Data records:
***

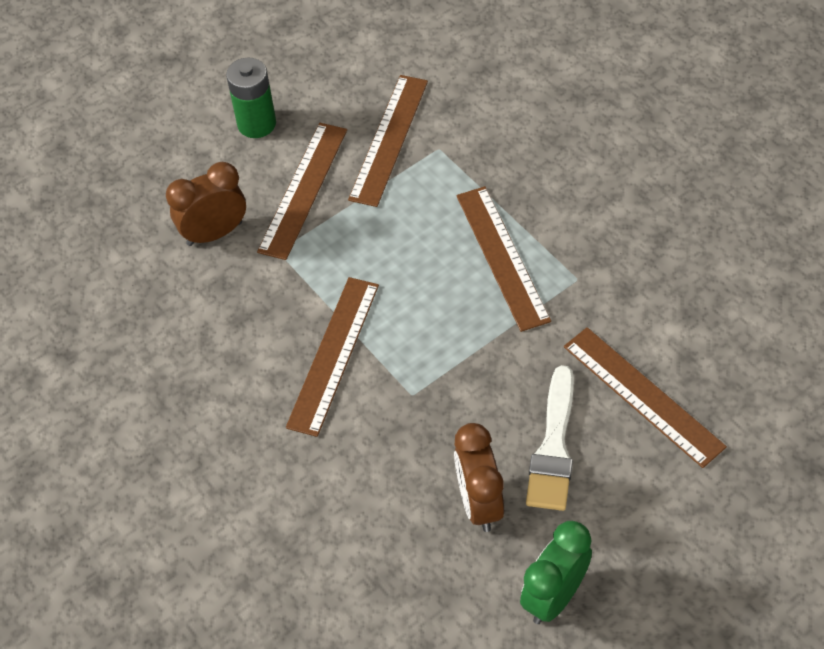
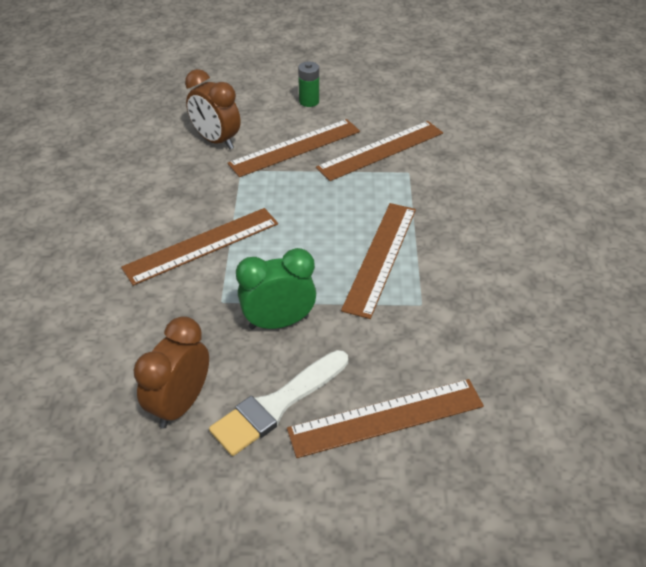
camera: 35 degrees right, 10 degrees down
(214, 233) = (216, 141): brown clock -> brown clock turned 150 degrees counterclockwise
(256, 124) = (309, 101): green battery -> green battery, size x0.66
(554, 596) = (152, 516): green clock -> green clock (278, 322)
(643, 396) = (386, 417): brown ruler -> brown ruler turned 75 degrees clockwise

***

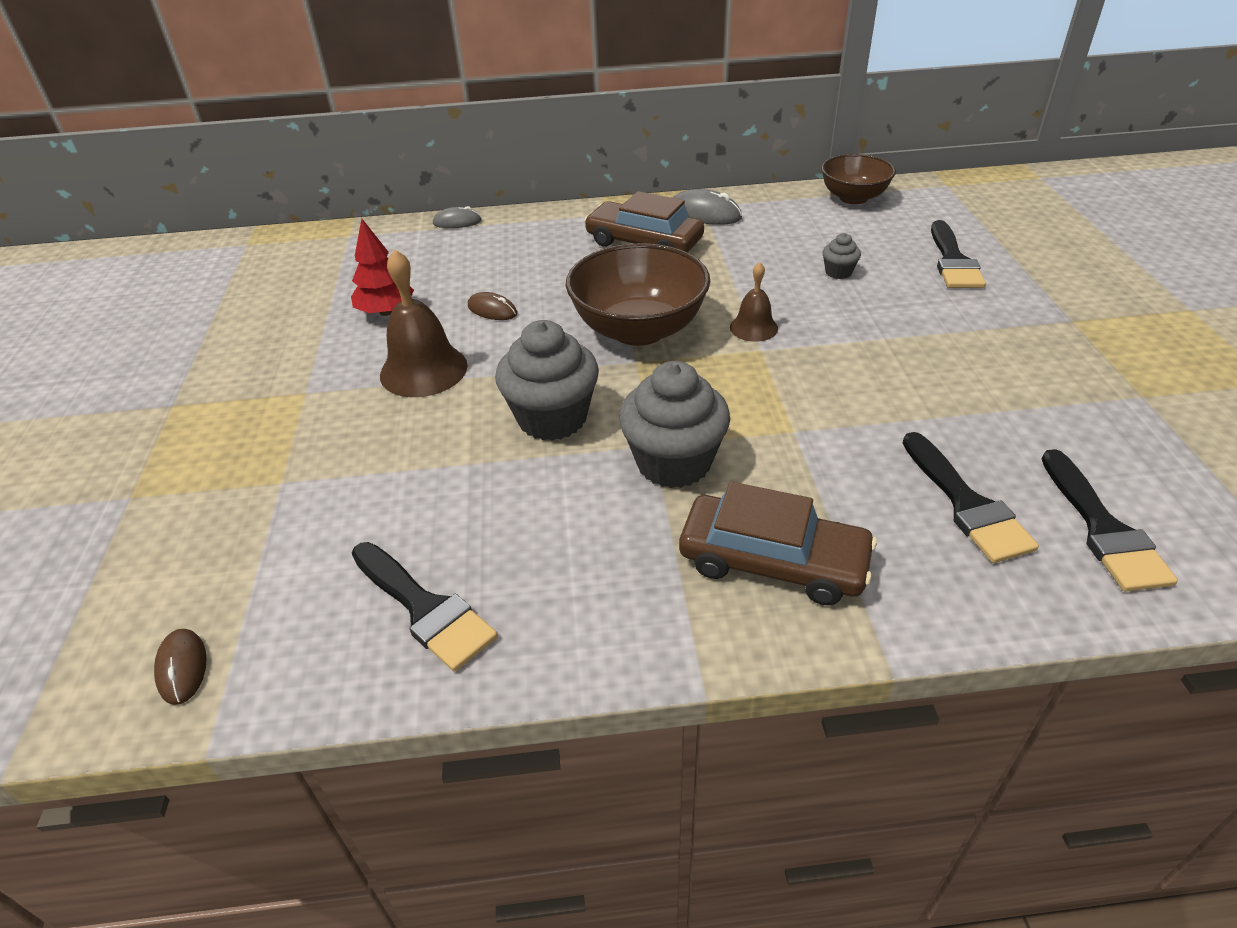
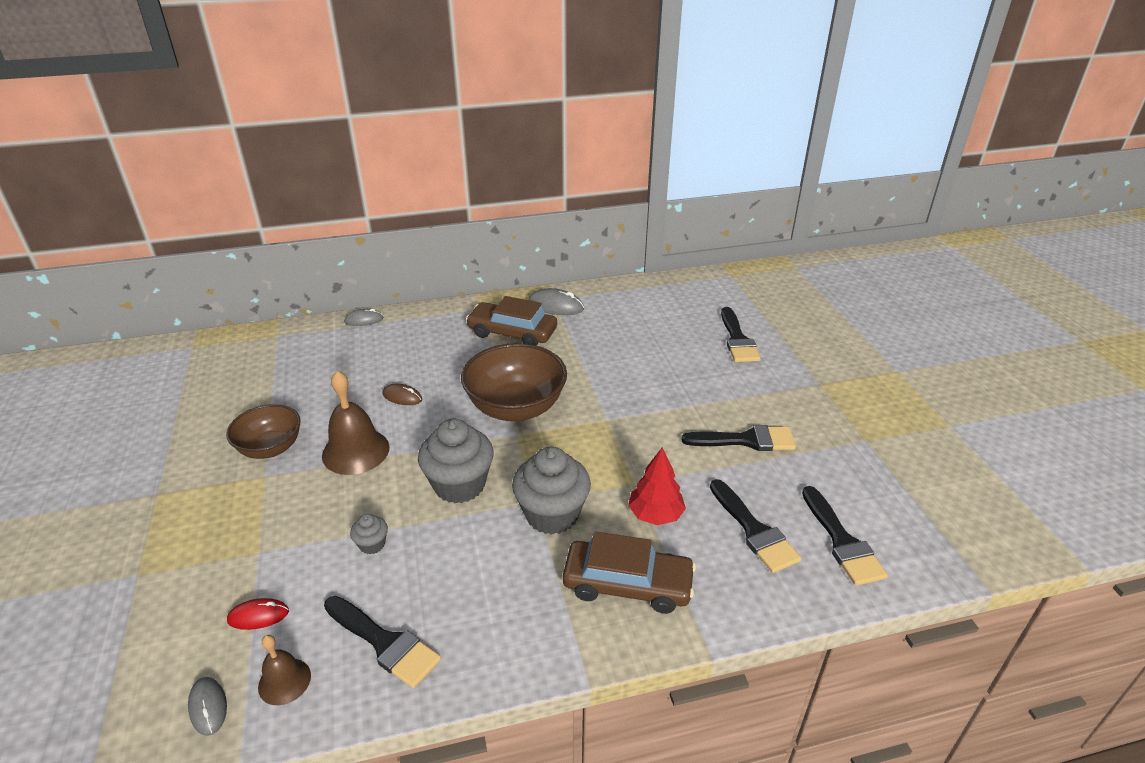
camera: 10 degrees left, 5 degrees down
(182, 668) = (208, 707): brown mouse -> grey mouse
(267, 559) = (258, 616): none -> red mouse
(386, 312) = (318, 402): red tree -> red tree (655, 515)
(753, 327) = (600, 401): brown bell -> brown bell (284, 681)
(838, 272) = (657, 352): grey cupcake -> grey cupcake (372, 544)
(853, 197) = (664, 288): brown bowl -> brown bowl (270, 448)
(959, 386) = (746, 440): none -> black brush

***

The lines above from the one containing "(853, 197) = (664, 288): brown" through the one containing "(959, 386) = (746, 440): none -> black brush" are to be set down exactly, and no others.

## WRITTEN RESPONSE
(853, 197) = (664, 288): brown bowl -> brown bowl (270, 448)
(959, 386) = (746, 440): none -> black brush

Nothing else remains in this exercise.